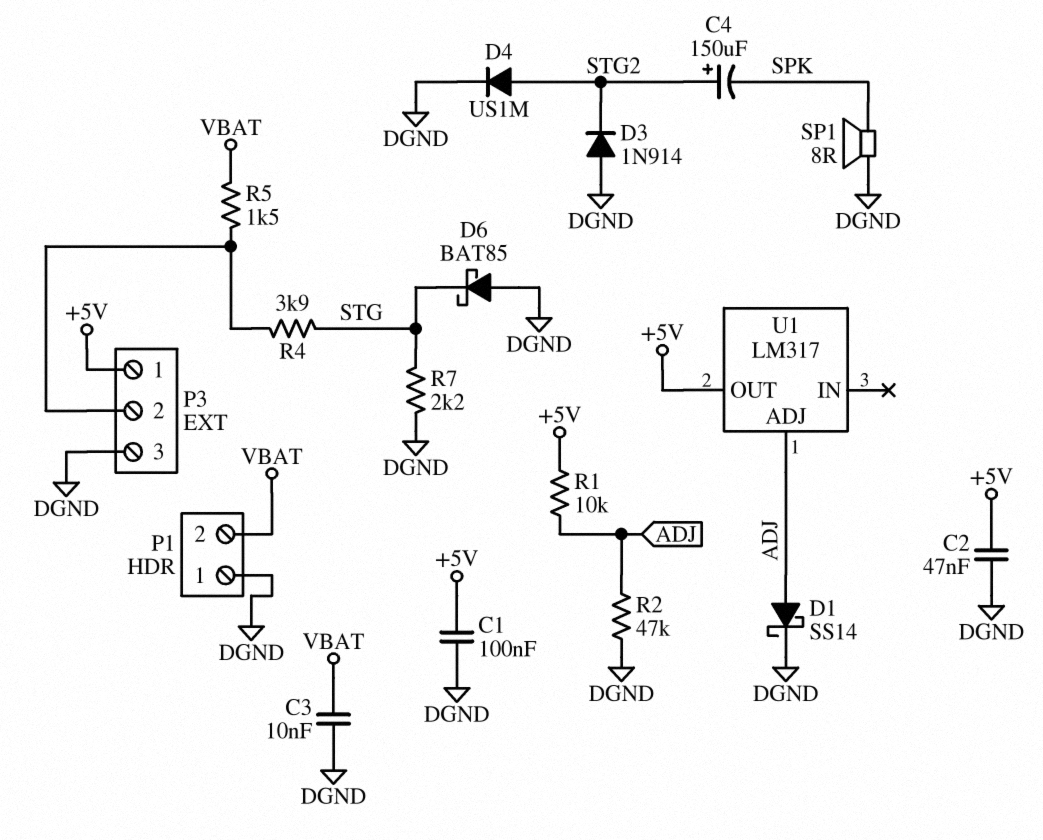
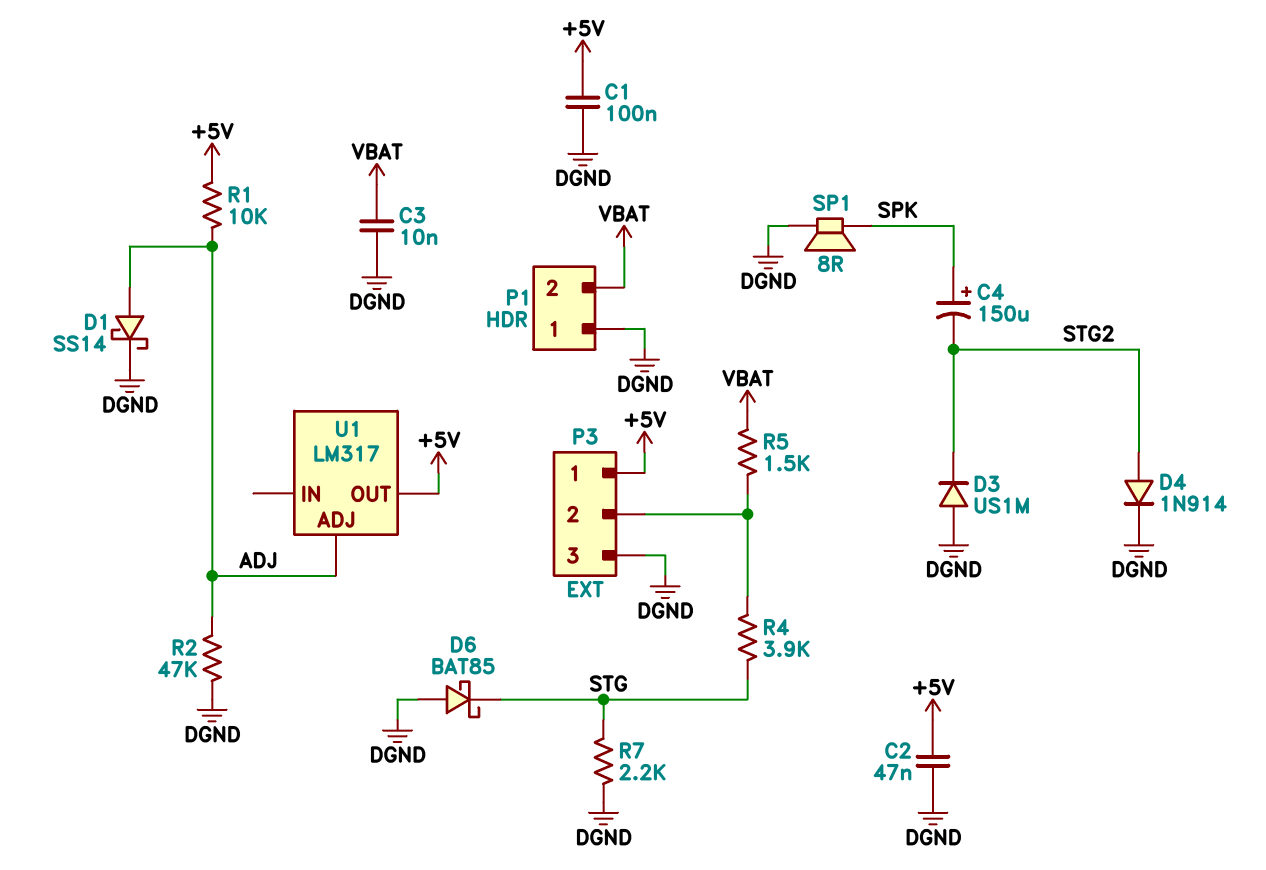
C4: 150uF (plus STG2, minus SPK) -> 150uF (plus SPK, minus STG2)
D3: diode 1N914 (A DGND, K STG2) -> diode US1M (A DGND, K STG2)
D4: diode US1M (A STG2, K DGND) -> diode 1N914 (A STG2, K DGND)

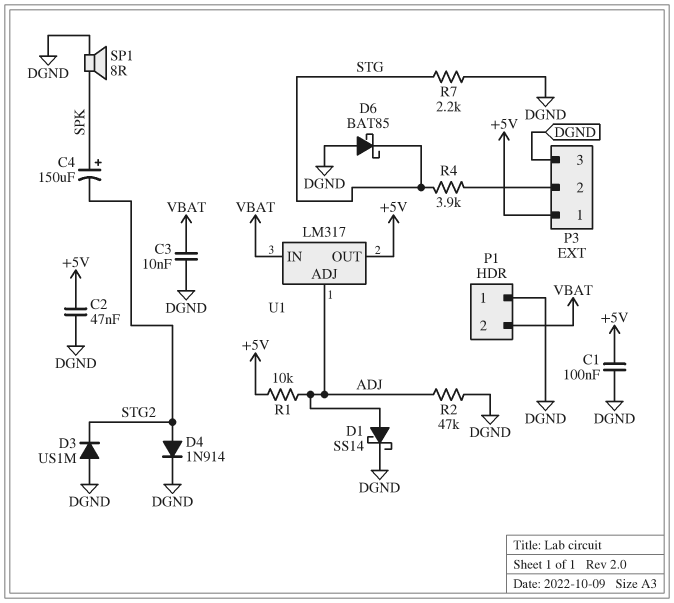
R5: 1.5k (P3/2, VBAT) -> none
U1 pin IN: none -> VBAT

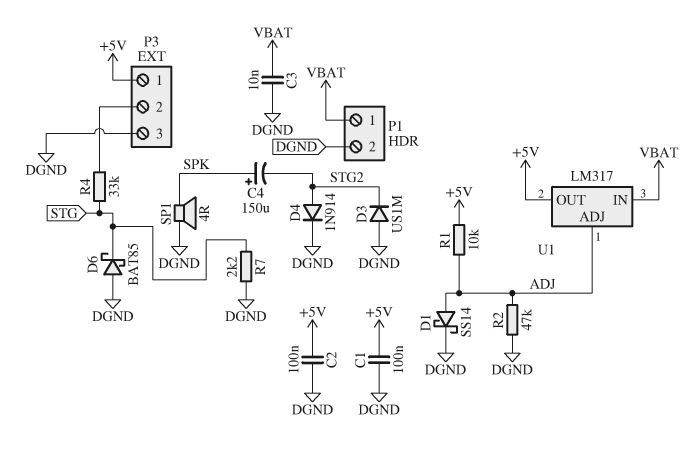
C2: 47nF (+5V, DGND) -> 100nF (+5V, DGND)
P1 pin 1: DGND -> VBAT
P1 pin 2: VBAT -> DGND
R4: 3.9k (P3/2, STG) -> 33k (P3/2, STG)
SP1: speaker 8R (DGND, SPK) -> speaker 4R (DGND, SPK)

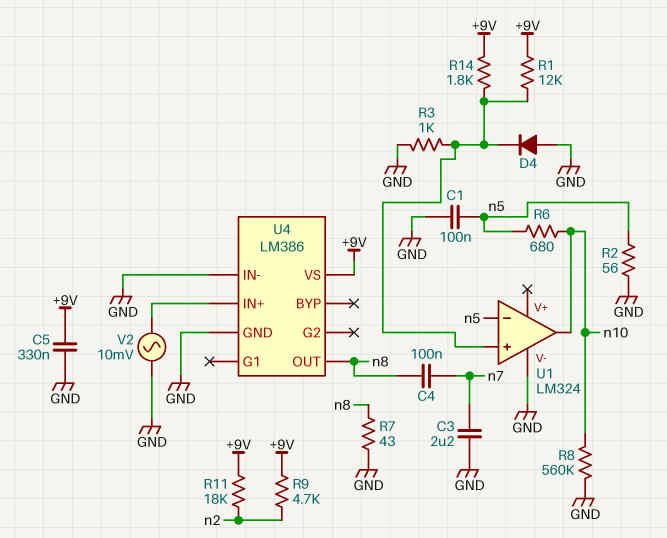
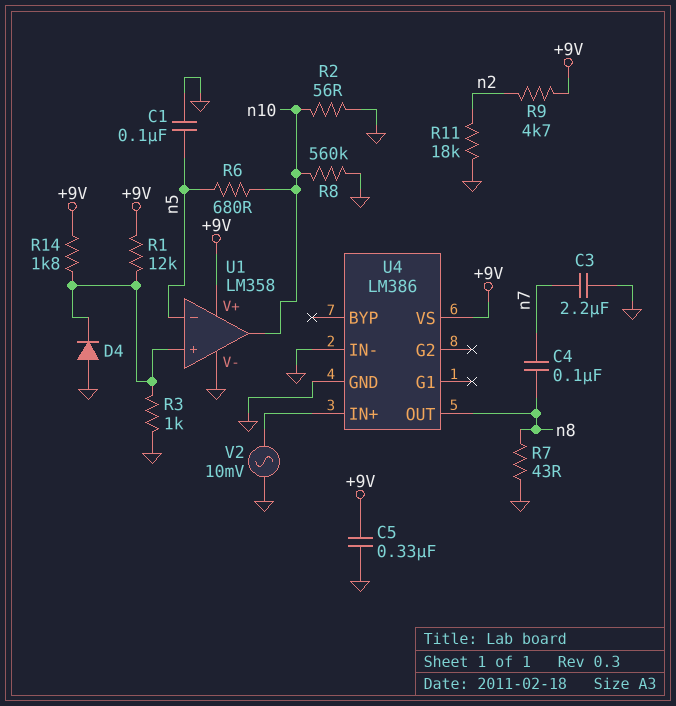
R2: 56 (GND, n5) -> 56 (GND, n10)
R11: 18k (+9V, n2) -> 18k (GND, n2)
U1: LM324 -> LM358
U1 pin V+: none -> +9V

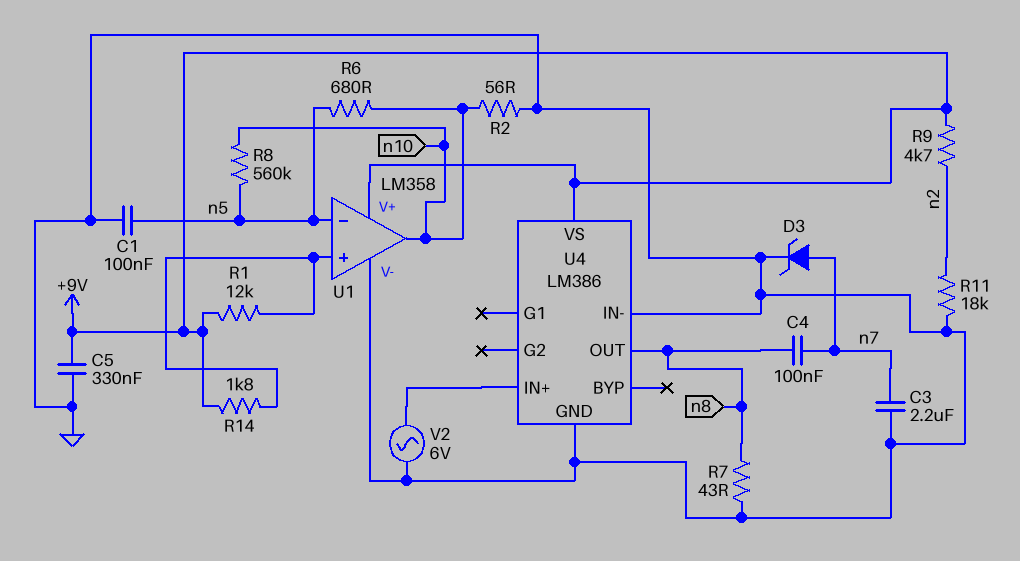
D3: none -> zener (A n7, K GND)
D4: diode (A GND, K U1/in+) -> none
R3: 1k (GND, U1/in+) -> none
R8: 560k (GND, n10) -> 560k (n5, n10)
V2: AC 10mV (GND, U4/IN+) -> AC 6V (GND, U4/IN+)

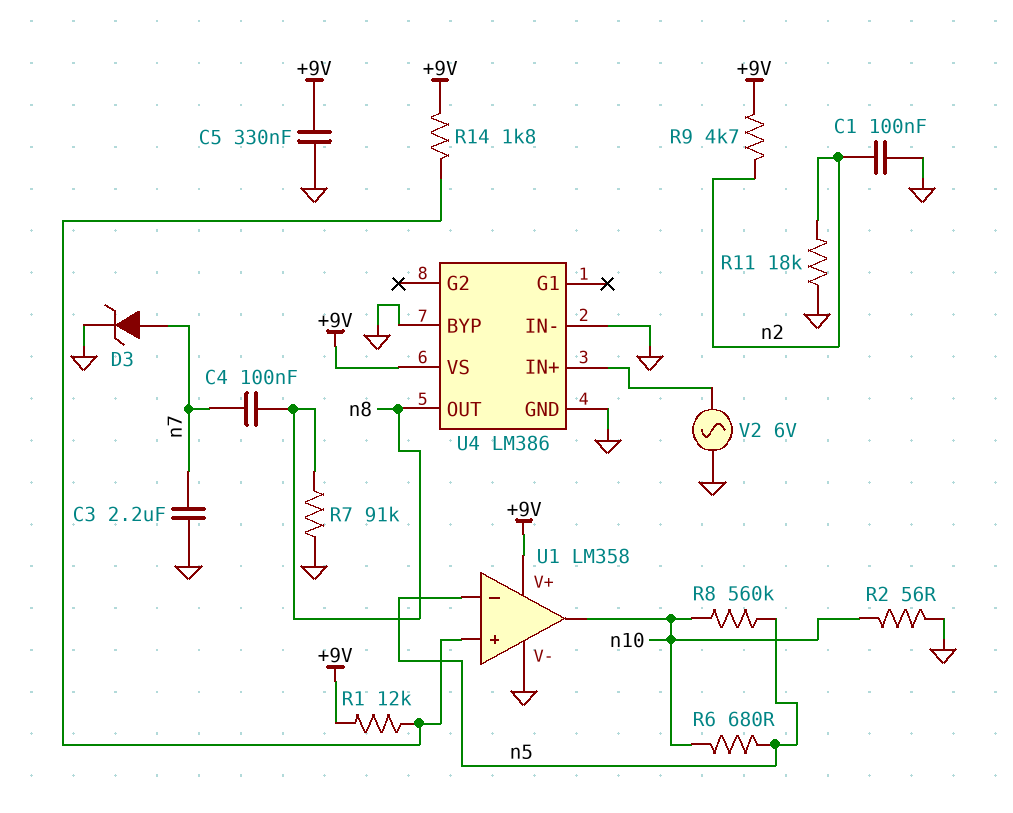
C1: 100nF (GND, n5) -> 100nF (GND, n2)
R7: 43 (GND, n8) -> 91k (GND, n8)
U4 pin BYP: none -> GND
# # # # #
Problem details -
Print the lines from the one that contains "U1: LM324 -> LM358" through the last line of the data, exactly and in full, and no other lines. Pictures are not part of the copy.

Expected answer -
U1: LM324 -> LM358
U1 pin V+: none -> +9V

D3: none -> zener (A n7, K GND)
D4: diode (A GND, K U1/in+) -> none
R3: 1k (GND, U1/in+) -> none
R8: 560k (GND, n10) -> 560k (n5, n10)
V2: AC 10mV (GND, U4/IN+) -> AC 6V (GND, U4/IN+)

C1: 100nF (GND, n5) -> 100nF (GND, n2)
R7: 43 (GND, n8) -> 91k (GND, n8)
U4 pin BYP: none -> GND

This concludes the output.